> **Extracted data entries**
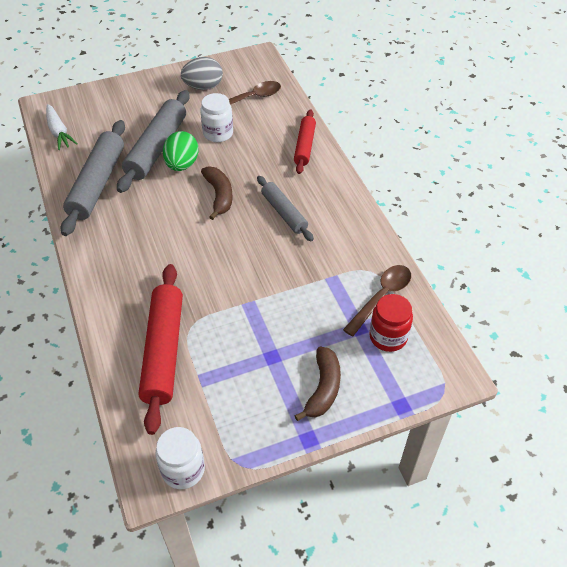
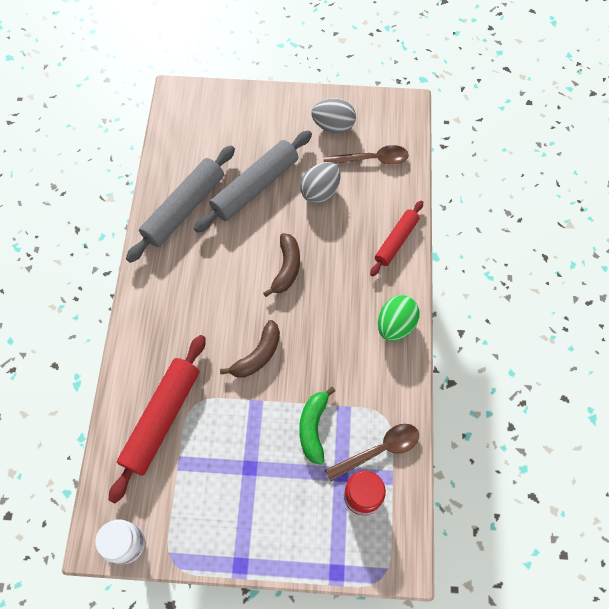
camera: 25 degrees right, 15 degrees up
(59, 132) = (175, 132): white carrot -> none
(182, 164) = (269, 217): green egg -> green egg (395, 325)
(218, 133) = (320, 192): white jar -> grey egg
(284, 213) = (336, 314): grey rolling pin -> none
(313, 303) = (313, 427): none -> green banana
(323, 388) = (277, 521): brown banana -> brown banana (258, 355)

==

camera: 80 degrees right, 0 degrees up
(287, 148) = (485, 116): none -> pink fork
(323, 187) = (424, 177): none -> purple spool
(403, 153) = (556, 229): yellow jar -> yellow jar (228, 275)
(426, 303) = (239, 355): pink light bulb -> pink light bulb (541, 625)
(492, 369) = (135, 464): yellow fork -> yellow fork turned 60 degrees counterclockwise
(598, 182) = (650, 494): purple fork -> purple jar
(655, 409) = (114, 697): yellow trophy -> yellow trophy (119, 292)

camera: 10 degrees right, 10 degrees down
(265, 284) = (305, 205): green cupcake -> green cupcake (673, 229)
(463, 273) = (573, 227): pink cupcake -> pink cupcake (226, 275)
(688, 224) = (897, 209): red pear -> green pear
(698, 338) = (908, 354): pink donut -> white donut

> **Try it**
Transcribe the records above exactly, beginning at the line that contains "camera: 10 degrees right, 10 degrees down" and ending with the line that contains "(698, 338) = (908, 354): pink", both included, and nothing else.

> **Result for this exercise**
camera: 10 degrees right, 10 degrees down
(265, 284) = (305, 205): green cupcake -> green cupcake (673, 229)
(463, 273) = (573, 227): pink cupcake -> pink cupcake (226, 275)
(688, 224) = (897, 209): red pear -> green pear
(698, 338) = (908, 354): pink donut -> white donut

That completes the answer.